> [Source data]
⟨
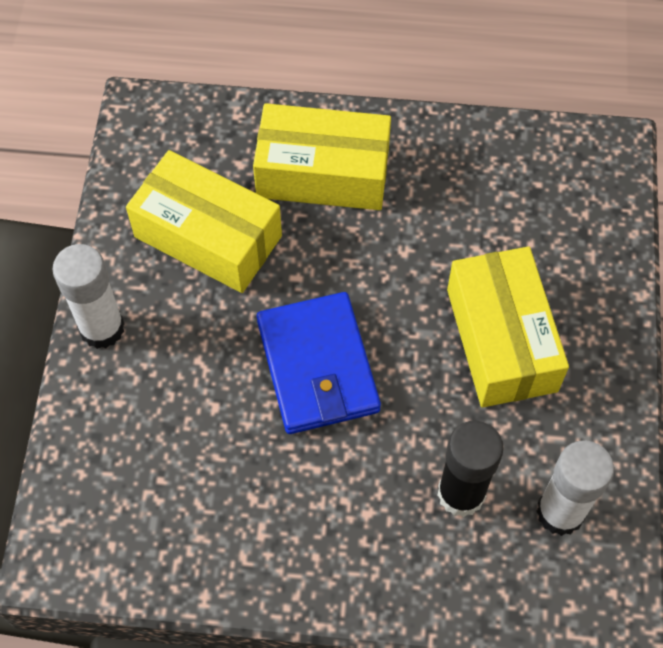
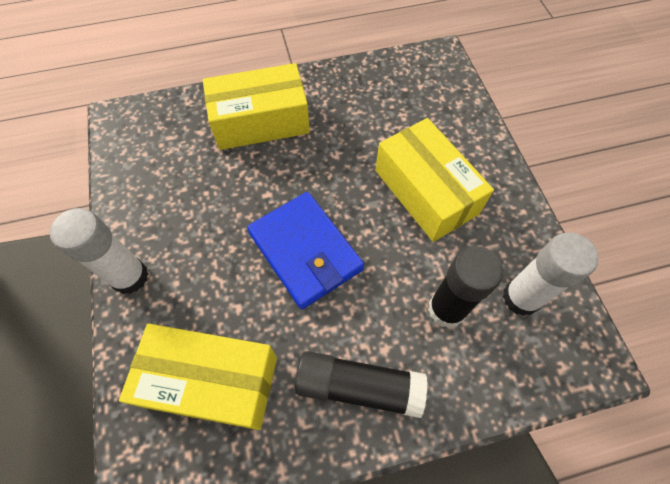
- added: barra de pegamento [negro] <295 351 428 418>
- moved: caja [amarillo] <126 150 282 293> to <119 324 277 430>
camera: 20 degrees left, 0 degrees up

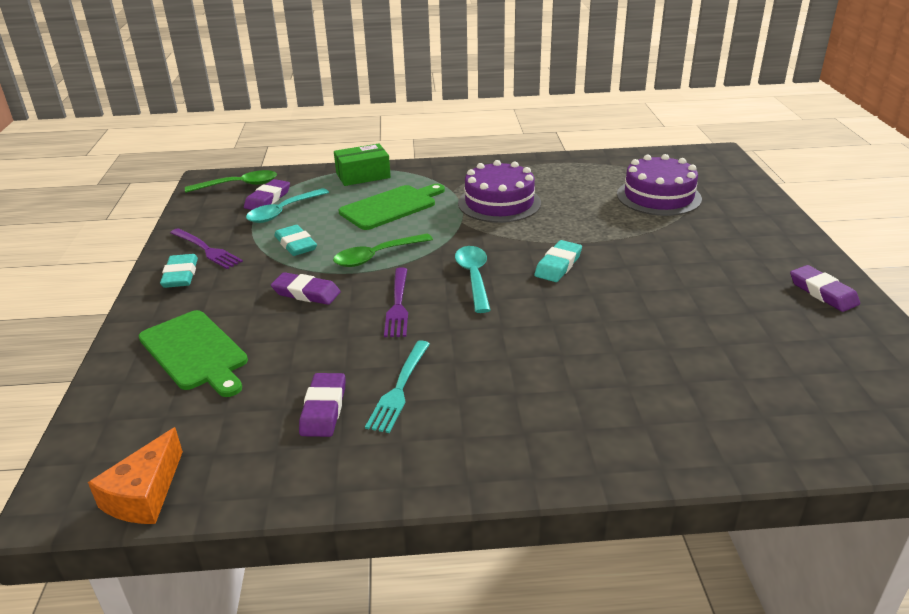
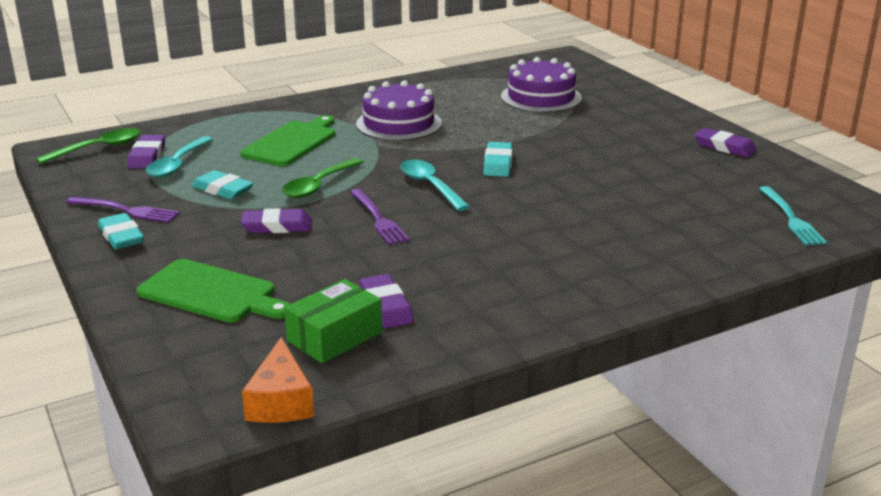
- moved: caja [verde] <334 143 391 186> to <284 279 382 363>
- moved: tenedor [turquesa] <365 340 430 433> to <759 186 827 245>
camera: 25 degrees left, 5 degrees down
⟩
> [What you will do]
In the copy, each entry above must match exactly, and no picture may be carried over.

> [The answer]
- added: barra de pegamento [negro] <295 351 428 418>
- moved: caja [amarillo] <126 150 282 293> to <119 324 277 430>
camera: 20 degrees left, 0 degrees up

- moved: caja [verde] <334 143 391 186> to <284 279 382 363>
- moved: tenedor [turquesa] <365 340 430 433> to <759 186 827 245>
camera: 25 degrees left, 5 degrees down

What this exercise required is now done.